§ **Data for the task**

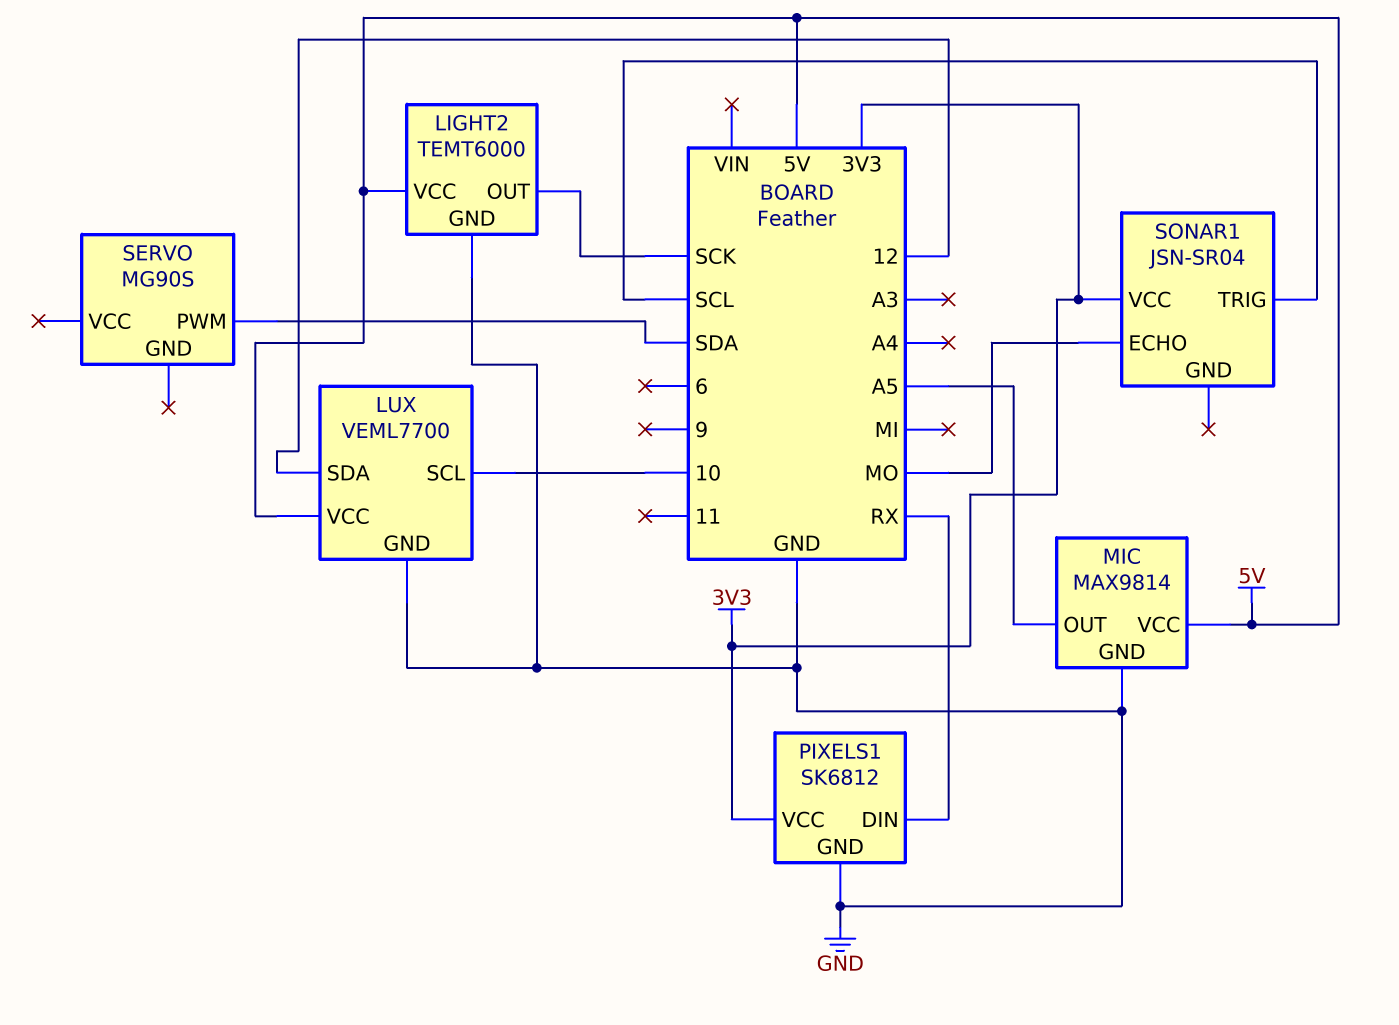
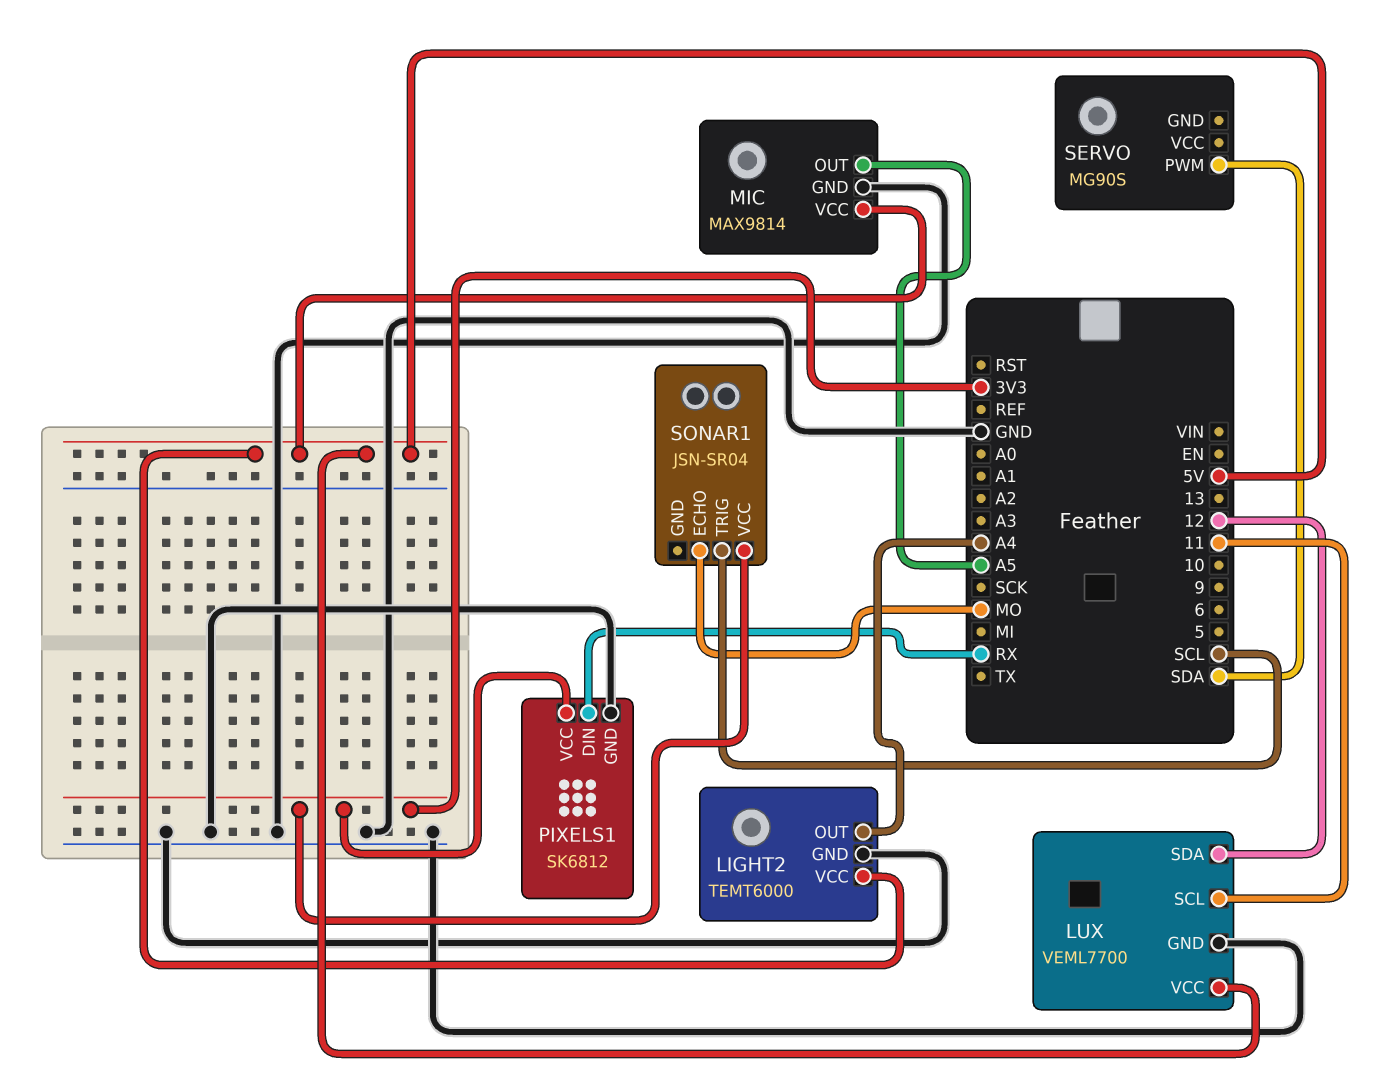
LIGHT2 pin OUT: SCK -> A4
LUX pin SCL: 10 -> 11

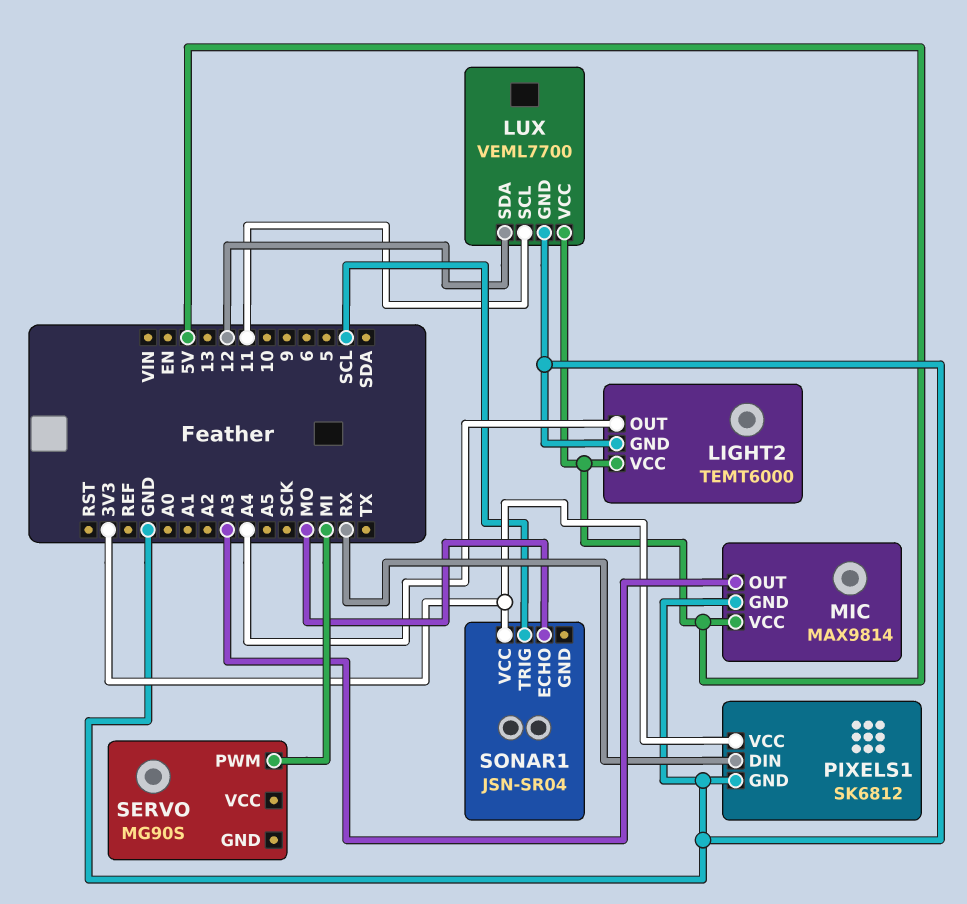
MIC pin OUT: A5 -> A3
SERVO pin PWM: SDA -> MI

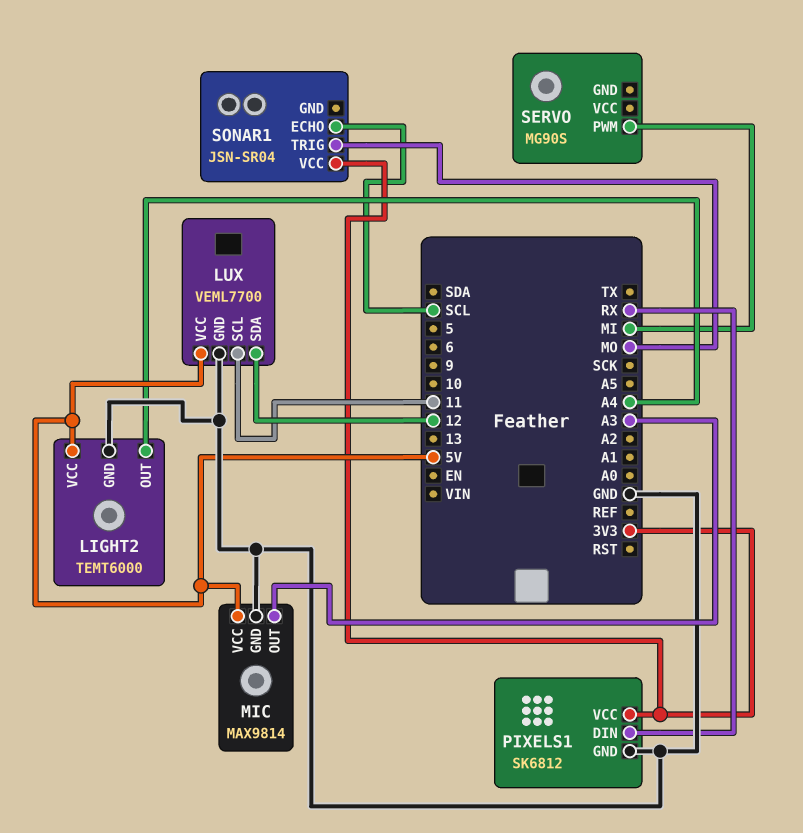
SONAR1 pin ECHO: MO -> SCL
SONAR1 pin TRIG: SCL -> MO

§ **Your task**
Please produce an exact copy of the listing, omitting the pictures.

§ **Solution to this exercise**
LIGHT2 pin OUT: SCK -> A4
LUX pin SCL: 10 -> 11

MIC pin OUT: A5 -> A3
SERVO pin PWM: SDA -> MI

SONAR1 pin ECHO: MO -> SCL
SONAR1 pin TRIG: SCL -> MO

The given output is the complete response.